> _MATERIAL FOR THIS TASK_

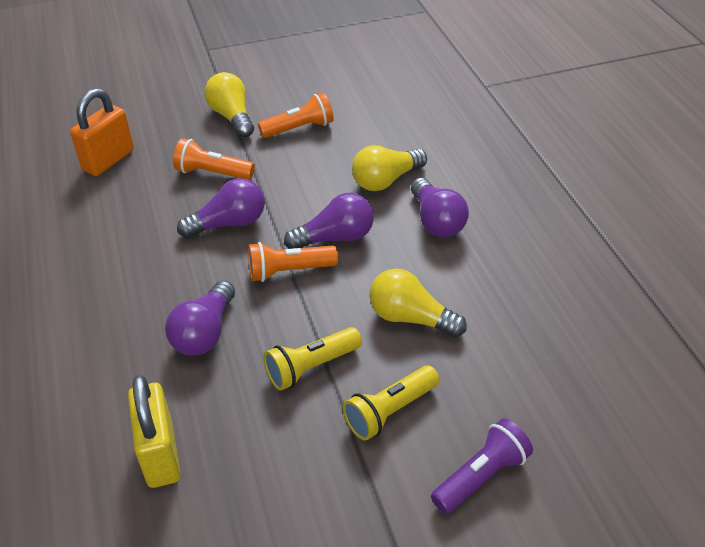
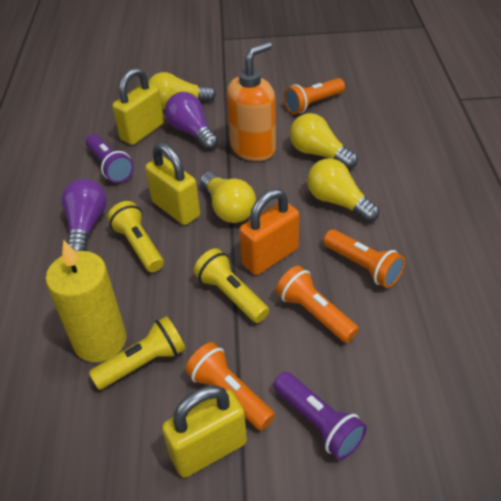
orange flashlight: [173,138,255,180] [248,242,338,282] [258,93,334,138] = 3 -> [185,342,275,430] [276,266,359,343] [284,78,345,114] [323,229,405,288] = 4
orange soap dispenser: none = 0 -> [227,41,276,161] = 1
purple flashlight: [431,418,533,514] = 1 -> [86,134,134,183] [274,372,367,460] = 2
purple light bulb: [165,280,235,356] [177,178,265,238] [284,192,374,249] [411,178,469,237] = 4 -> [62,179,107,251] [165,92,218,150] = 2
yellow candle: none = 0 -> [45,240,127,362] = 1
yellow flashlight: [264,327,362,391] [343,365,440,441] = 2 -> [89,316,186,390] [107,201,164,272] [194,248,269,323] = 3
yellow light bulb: [205,72,254,138] [352,145,427,191] [369,268,467,338] = 3 -> [148,72,216,110] [200,171,256,223] [290,113,358,169] [307,159,379,222] = 4
yellow padlock: [128,375,181,488] = 1 -> [112,68,164,145] [145,142,200,225] [162,385,247,478] = 3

> _PROMPT_
Everything from the line containing "yellow flashlight: [264,327,362,391]" through the end of the entries above should be retyped exactly, and nothing else.

> _ANSWER TO THE PROBLEM_
yellow flashlight: [264,327,362,391] [343,365,440,441] = 2 -> [89,316,186,390] [107,201,164,272] [194,248,269,323] = 3
yellow light bulb: [205,72,254,138] [352,145,427,191] [369,268,467,338] = 3 -> [148,72,216,110] [200,171,256,223] [290,113,358,169] [307,159,379,222] = 4
yellow padlock: [128,375,181,488] = 1 -> [112,68,164,145] [145,142,200,225] [162,385,247,478] = 3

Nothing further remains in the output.